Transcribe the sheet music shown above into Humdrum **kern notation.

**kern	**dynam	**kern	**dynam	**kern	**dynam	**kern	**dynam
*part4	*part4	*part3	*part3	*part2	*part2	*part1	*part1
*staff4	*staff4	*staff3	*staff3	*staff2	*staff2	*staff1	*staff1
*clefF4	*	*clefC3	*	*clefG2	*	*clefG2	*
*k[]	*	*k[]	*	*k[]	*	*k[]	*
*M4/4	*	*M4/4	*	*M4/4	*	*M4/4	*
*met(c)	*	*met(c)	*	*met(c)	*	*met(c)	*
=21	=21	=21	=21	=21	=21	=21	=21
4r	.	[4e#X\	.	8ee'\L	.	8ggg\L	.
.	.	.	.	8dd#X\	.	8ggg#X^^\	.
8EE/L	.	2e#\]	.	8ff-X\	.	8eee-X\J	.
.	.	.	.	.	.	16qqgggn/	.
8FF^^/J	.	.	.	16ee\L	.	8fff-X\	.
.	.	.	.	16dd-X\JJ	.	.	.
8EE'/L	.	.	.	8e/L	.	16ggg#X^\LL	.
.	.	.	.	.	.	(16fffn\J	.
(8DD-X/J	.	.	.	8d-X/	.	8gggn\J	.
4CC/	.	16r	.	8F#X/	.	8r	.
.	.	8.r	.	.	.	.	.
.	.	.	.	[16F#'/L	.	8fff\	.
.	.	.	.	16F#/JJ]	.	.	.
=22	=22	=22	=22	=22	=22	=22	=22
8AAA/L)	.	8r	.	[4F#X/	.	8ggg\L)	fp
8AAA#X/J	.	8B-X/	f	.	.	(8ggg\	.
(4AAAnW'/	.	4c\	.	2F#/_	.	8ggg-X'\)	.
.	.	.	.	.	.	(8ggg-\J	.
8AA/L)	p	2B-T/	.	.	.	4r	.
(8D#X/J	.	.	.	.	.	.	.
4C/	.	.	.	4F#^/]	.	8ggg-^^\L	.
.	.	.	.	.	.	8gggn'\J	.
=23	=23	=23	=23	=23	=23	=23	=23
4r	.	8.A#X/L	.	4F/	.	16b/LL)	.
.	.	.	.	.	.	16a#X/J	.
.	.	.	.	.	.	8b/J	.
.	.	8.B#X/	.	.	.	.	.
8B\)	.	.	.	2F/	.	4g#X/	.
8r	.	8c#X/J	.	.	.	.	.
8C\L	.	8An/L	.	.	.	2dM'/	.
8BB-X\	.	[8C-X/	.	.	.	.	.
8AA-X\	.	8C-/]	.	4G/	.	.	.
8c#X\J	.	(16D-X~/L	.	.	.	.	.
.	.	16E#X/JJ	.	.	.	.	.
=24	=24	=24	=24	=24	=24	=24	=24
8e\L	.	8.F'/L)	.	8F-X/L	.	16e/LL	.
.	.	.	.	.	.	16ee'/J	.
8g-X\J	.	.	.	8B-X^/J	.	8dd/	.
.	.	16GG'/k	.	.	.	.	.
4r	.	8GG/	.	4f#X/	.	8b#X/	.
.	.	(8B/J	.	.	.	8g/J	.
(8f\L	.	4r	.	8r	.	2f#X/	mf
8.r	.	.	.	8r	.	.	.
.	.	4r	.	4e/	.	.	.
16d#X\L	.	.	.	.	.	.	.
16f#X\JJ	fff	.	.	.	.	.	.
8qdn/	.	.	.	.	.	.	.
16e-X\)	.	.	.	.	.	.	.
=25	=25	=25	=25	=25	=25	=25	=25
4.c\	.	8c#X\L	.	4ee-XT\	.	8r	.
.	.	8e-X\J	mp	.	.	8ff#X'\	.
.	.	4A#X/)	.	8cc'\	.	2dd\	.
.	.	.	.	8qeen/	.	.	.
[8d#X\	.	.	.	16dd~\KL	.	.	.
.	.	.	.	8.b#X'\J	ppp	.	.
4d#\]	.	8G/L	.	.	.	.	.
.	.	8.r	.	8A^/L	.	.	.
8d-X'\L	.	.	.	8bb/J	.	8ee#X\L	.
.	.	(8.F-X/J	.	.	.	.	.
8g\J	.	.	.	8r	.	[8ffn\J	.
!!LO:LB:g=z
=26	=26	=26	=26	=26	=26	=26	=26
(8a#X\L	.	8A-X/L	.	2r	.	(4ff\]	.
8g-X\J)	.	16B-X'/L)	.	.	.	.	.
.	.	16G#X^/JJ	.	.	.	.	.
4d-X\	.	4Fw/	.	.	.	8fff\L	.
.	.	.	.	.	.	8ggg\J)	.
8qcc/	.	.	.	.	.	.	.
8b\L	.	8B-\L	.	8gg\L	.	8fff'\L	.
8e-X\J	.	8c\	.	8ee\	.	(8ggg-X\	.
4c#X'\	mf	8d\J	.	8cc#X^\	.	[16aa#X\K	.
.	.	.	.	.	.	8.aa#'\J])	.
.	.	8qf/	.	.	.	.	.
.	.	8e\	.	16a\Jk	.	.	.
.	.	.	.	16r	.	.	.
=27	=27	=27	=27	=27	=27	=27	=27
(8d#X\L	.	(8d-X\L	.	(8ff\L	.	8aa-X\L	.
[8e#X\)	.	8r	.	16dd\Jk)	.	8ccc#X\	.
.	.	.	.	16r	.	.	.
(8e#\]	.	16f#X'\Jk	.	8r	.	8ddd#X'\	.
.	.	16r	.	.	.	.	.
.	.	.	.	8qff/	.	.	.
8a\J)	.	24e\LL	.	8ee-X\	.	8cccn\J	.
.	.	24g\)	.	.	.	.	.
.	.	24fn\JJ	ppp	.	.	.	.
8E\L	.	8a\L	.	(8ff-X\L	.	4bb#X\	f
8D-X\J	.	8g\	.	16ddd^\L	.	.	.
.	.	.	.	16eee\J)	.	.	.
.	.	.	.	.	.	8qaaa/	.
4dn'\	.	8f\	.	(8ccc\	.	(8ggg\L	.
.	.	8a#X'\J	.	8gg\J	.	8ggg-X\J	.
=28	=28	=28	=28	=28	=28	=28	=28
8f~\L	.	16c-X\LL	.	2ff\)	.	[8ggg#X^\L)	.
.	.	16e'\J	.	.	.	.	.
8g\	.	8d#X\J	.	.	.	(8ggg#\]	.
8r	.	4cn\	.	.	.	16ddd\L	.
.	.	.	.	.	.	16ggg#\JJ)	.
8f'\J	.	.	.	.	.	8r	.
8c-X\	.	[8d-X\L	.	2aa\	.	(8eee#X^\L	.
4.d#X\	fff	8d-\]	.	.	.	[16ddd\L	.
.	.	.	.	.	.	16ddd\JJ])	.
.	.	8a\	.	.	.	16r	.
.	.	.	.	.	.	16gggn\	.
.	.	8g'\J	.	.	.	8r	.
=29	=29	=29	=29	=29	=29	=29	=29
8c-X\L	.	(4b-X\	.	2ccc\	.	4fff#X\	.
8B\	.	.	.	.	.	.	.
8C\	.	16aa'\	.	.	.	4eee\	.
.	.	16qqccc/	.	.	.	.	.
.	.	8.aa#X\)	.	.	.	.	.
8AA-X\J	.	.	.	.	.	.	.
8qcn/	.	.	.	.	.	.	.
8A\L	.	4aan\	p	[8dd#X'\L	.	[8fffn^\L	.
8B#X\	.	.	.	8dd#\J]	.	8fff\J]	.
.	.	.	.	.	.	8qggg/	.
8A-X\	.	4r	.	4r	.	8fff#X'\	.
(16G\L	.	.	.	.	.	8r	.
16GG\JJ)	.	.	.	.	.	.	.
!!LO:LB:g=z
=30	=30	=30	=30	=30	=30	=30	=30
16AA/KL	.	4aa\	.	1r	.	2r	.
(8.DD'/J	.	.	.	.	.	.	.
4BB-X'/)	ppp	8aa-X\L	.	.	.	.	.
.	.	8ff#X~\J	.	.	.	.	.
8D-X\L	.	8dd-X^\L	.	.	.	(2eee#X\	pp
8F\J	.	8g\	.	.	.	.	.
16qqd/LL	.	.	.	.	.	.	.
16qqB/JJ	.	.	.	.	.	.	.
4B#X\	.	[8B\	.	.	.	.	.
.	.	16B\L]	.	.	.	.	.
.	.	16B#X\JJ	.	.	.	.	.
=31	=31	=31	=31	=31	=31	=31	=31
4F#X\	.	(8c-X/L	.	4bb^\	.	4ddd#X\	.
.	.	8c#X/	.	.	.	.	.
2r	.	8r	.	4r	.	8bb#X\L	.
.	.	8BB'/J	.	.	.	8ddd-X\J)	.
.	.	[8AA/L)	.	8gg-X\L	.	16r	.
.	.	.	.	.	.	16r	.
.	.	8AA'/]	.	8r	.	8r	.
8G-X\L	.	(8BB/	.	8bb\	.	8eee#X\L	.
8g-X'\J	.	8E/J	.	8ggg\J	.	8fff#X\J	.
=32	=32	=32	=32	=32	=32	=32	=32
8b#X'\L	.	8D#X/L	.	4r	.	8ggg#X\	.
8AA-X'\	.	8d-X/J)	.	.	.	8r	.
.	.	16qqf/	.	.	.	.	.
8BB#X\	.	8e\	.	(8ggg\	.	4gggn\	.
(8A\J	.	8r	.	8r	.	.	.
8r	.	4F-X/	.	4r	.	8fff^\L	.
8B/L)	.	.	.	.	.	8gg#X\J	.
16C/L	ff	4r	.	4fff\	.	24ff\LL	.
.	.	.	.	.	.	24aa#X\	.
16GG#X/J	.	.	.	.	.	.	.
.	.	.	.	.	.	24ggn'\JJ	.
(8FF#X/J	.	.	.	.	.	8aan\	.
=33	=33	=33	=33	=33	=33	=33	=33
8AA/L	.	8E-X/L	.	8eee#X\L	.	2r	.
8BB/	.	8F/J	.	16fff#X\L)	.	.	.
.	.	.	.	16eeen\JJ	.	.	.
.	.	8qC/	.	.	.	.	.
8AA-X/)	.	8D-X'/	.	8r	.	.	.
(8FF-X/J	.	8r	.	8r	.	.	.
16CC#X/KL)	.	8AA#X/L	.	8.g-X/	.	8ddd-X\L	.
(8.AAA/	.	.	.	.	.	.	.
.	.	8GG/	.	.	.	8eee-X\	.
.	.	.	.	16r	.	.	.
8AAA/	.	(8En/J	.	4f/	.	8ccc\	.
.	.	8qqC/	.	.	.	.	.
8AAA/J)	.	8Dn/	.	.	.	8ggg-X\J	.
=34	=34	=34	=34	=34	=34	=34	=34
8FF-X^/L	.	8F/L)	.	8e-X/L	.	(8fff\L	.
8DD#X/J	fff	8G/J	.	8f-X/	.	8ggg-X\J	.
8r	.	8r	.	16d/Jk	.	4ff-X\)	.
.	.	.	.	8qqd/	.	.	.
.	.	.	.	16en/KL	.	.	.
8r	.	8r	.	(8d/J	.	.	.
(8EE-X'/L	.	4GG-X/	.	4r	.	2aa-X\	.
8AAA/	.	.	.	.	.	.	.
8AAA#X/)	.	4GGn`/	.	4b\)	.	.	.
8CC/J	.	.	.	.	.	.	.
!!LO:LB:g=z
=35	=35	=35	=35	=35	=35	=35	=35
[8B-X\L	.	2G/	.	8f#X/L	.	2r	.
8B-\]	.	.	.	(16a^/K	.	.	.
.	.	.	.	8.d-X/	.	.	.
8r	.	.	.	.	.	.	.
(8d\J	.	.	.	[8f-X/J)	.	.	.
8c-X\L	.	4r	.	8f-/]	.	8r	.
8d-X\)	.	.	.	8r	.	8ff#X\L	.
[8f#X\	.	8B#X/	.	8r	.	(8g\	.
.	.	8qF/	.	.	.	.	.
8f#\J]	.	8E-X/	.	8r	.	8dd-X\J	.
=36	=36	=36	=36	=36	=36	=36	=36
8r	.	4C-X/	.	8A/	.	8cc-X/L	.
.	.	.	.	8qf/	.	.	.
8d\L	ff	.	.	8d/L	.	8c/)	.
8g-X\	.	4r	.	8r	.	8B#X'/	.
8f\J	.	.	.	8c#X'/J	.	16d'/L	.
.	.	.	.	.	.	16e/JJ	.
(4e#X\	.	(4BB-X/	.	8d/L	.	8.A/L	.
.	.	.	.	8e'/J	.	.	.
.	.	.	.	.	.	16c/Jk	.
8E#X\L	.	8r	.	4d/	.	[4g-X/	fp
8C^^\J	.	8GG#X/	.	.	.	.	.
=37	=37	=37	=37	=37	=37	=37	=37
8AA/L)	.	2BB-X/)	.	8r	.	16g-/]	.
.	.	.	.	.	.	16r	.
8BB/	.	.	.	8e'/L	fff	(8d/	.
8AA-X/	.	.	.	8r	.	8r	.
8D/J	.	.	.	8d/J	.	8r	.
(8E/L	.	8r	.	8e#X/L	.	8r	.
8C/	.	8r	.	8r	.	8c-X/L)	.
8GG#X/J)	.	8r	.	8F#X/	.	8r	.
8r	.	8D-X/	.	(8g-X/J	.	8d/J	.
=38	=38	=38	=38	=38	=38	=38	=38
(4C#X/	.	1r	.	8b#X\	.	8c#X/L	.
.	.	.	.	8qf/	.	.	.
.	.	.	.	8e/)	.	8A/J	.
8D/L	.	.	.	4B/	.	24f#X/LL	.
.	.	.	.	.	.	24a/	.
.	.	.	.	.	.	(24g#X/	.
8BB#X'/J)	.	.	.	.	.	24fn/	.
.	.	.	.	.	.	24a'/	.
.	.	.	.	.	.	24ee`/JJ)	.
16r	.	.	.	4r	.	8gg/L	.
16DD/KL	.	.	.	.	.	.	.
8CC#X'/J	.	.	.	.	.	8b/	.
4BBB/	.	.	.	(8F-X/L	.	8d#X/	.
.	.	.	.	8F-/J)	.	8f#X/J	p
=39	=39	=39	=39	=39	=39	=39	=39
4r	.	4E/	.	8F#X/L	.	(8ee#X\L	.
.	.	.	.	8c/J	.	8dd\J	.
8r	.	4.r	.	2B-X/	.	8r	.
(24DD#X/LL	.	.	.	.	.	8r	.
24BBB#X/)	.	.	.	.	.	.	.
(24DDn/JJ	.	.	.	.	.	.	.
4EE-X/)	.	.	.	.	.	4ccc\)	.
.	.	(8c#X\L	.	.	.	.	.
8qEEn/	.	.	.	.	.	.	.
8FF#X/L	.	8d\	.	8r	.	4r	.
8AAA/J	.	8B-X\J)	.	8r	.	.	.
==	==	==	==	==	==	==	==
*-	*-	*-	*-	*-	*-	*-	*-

What you will do = Pull out every line of the records above that contains the string "kern", and copy each one in full.

Written solution =
Transcribe the sheet music shown above into Humdrum **kern notation.
**kern	**dynam	**kern	**dynam	**kern	**dynam	**kern	**dynam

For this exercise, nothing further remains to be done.